**Try it**
Each line from the one that contains "R12: 470k (AOUT, TICK) -> 470k (VB3, VDD)" to the last line of the records below must be restated word for word.

(Version difference data)
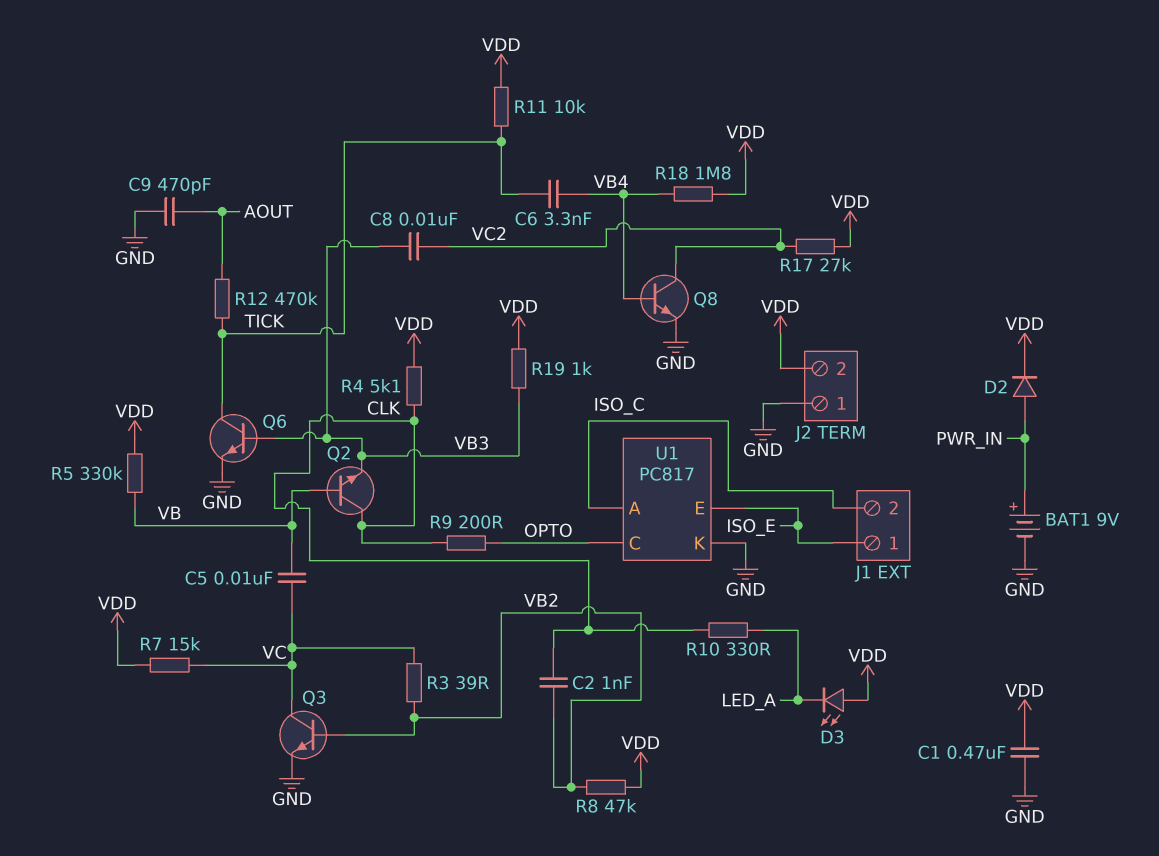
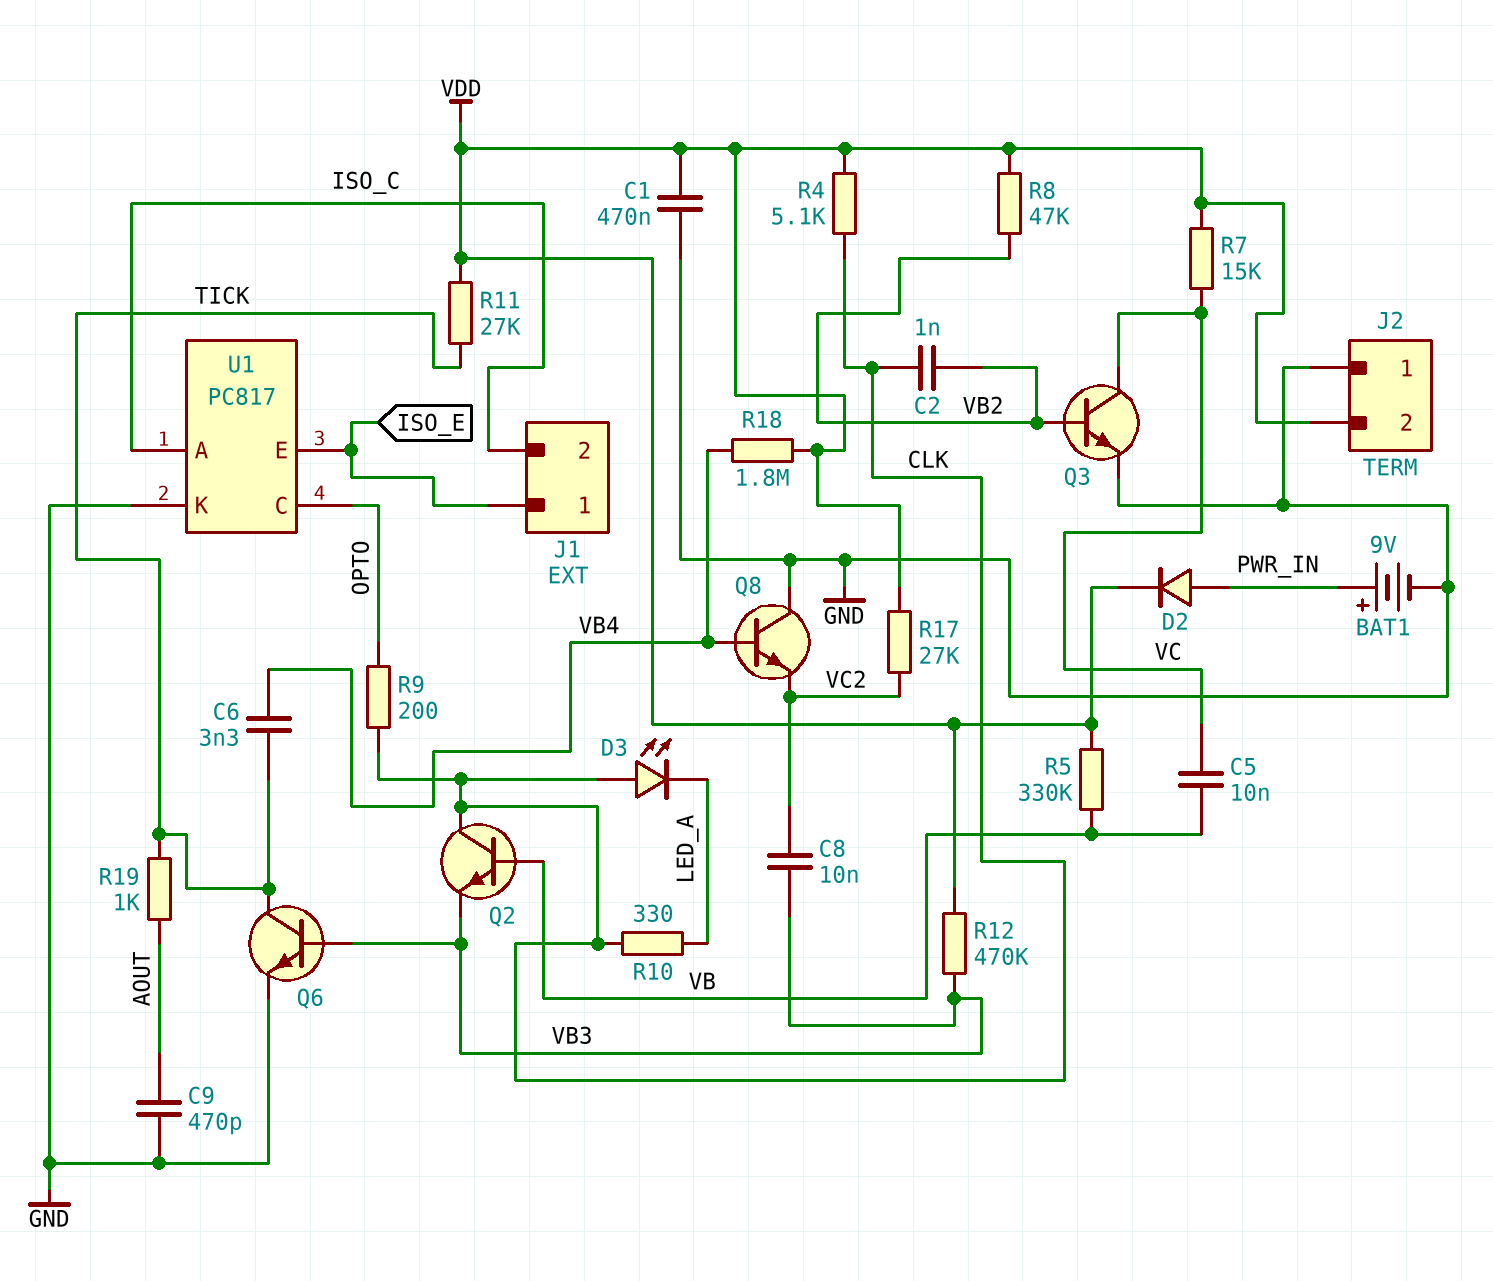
D3: LED (A VDD, K LED_A) -> LED (A CLK, K LED_A)
Q8: NPN (B VB4, C VC2, E GND) -> NPN (B VB4, C GND, E VC2)
R3: 39 (VB2, VC) -> none
R11: 10k (TICK, VDD) -> 27k (TICK, VDD)
R12: 470k (AOUT, TICK) -> 470k (VB3, VDD)
R19: 1k (VB3, VDD) -> 1k (AOUT, TICK)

**The answer**
R12: 470k (AOUT, TICK) -> 470k (VB3, VDD)
R19: 1k (VB3, VDD) -> 1k (AOUT, TICK)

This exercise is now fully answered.